Information supplied:
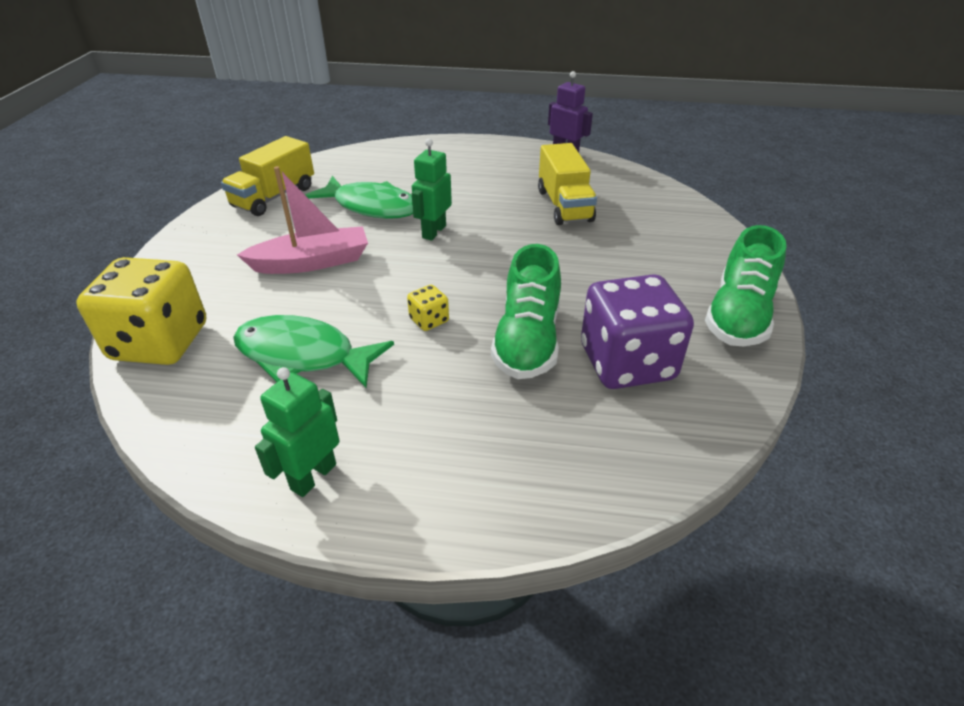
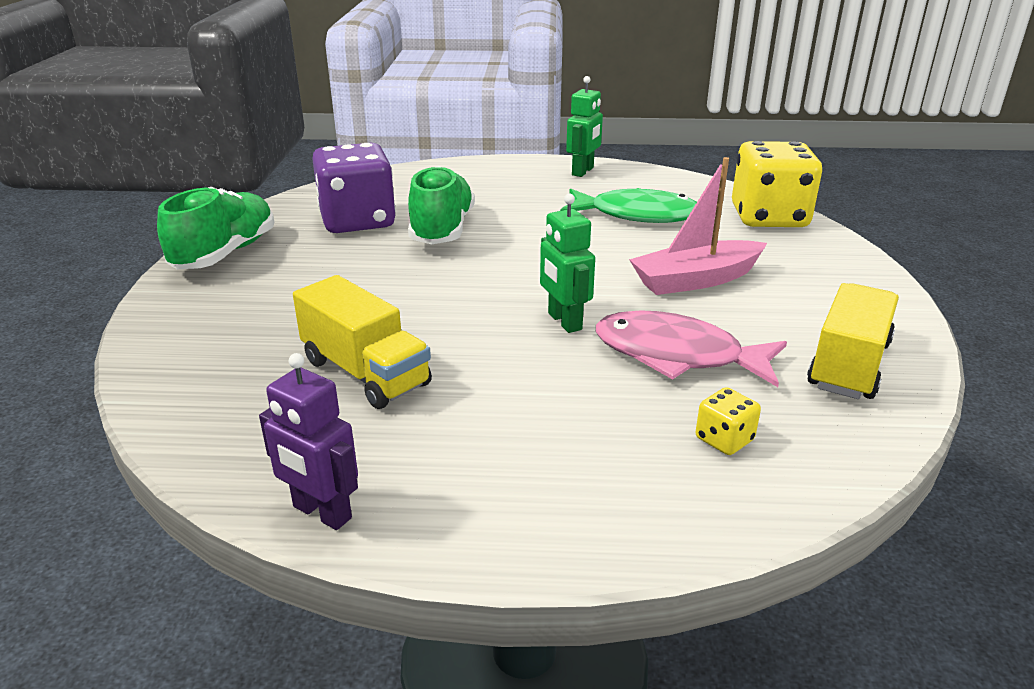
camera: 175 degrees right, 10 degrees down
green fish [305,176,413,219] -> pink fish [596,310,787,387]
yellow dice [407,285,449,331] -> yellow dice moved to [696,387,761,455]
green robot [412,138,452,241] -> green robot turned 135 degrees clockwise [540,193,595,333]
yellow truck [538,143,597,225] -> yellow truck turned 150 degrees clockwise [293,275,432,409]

---

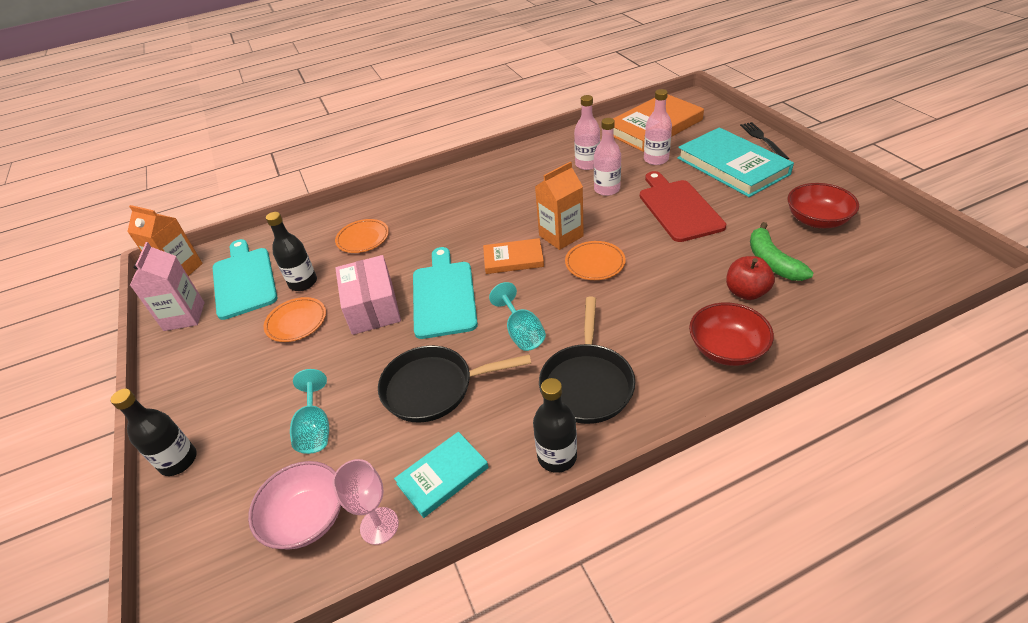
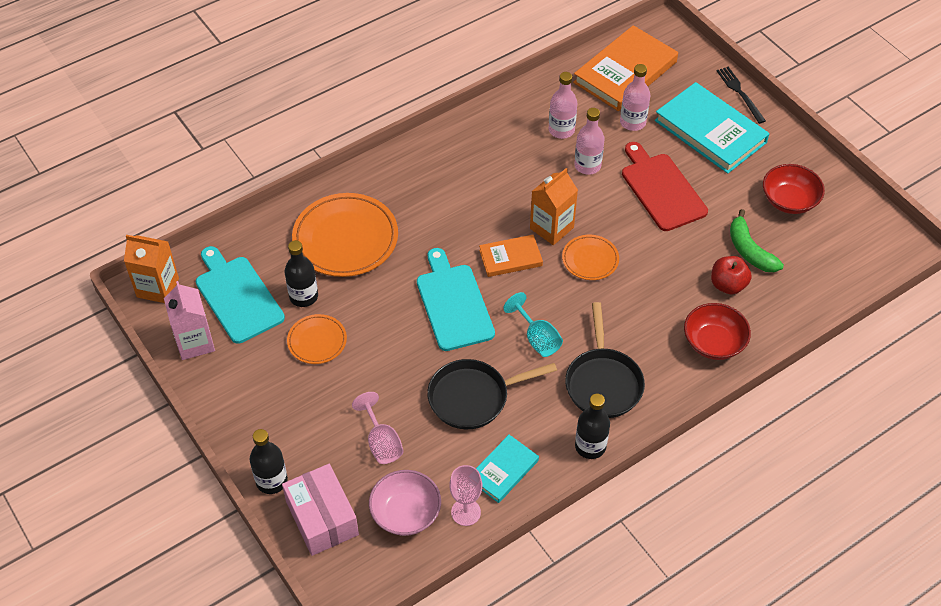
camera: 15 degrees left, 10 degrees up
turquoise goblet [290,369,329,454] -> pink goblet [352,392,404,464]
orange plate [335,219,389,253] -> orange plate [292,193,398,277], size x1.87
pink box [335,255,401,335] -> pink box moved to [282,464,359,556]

...

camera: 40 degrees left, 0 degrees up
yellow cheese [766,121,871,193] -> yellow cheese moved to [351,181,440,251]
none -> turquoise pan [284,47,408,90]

Work order:
Please reproduce exactly the lines in the listing above from the one containing "camera: 175 degrees right, 10 degrees down" through the one containing "yellow truck [538,143,597,225]", both included, and nothing more.

Answer section:
camera: 175 degrees right, 10 degrees down
green fish [305,176,413,219] -> pink fish [596,310,787,387]
yellow dice [407,285,449,331] -> yellow dice moved to [696,387,761,455]
green robot [412,138,452,241] -> green robot turned 135 degrees clockwise [540,193,595,333]
yellow truck [538,143,597,225] -> yellow truck turned 150 degrees clockwise [293,275,432,409]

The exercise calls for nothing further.